◆ WHAT YOU NEED TO DO ◆
With the images removed, return every line below exactly as it reads.

◆ DATA EXCERPT ◆
^^^^

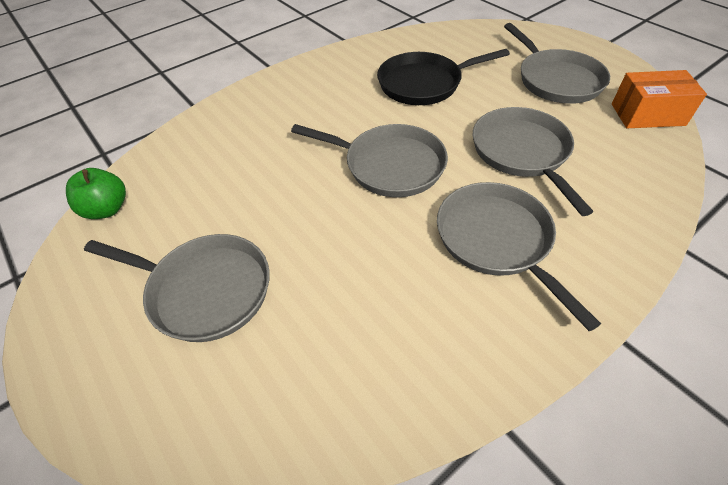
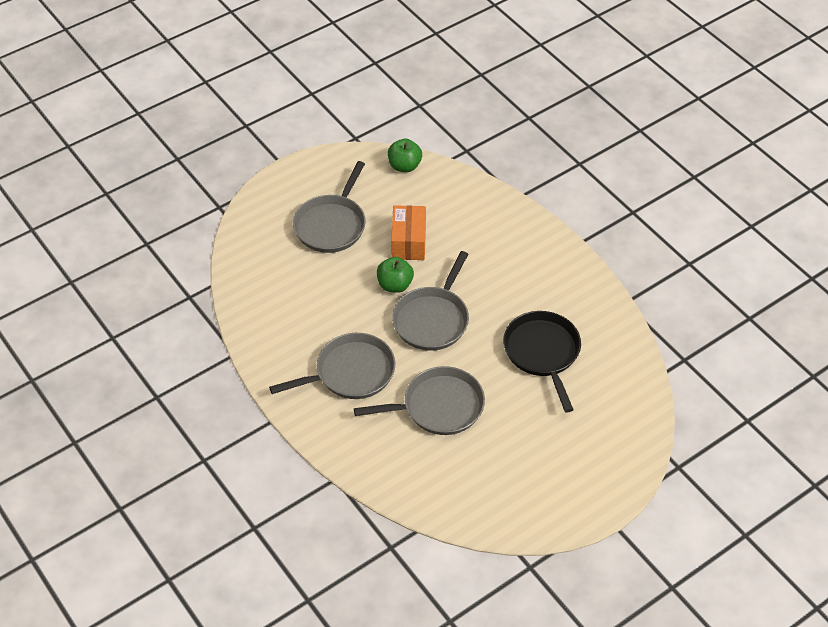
camera: 90 degrees right, 0 degrees up
(333, 204) = (395, 285): none -> green apple
(556, 80) = (542, 458): grey pan -> none
(647, 114) = (481, 512): orange box -> orange box (408, 242)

^^^^

◆ RESULT FOR THIS TASK ◆
camera: 90 degrees right, 0 degrees up
(333, 204) = (395, 285): none -> green apple
(556, 80) = (542, 458): grey pan -> none
(647, 114) = (481, 512): orange box -> orange box (408, 242)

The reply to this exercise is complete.